[TASK REQUIREMENTS] For every line in the entries that contains "none", show the whole line.

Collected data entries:
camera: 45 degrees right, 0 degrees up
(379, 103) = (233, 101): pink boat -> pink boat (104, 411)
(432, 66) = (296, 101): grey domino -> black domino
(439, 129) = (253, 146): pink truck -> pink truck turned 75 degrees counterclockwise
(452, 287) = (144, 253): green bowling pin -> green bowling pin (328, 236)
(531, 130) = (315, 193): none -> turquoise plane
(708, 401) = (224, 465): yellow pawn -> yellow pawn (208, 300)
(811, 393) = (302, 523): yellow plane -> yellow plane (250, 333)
...
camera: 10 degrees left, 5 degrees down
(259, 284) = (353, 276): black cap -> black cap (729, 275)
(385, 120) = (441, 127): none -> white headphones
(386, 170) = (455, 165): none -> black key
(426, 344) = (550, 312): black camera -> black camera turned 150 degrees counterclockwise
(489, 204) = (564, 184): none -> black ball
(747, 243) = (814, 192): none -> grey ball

[RESULT OF THE EXERCISE]
(531, 130) = (315, 193): none -> turquoise plane
(385, 120) = (441, 127): none -> white headphones
(386, 170) = (455, 165): none -> black key
(489, 204) = (564, 184): none -> black ball
(747, 243) = (814, 192): none -> grey ball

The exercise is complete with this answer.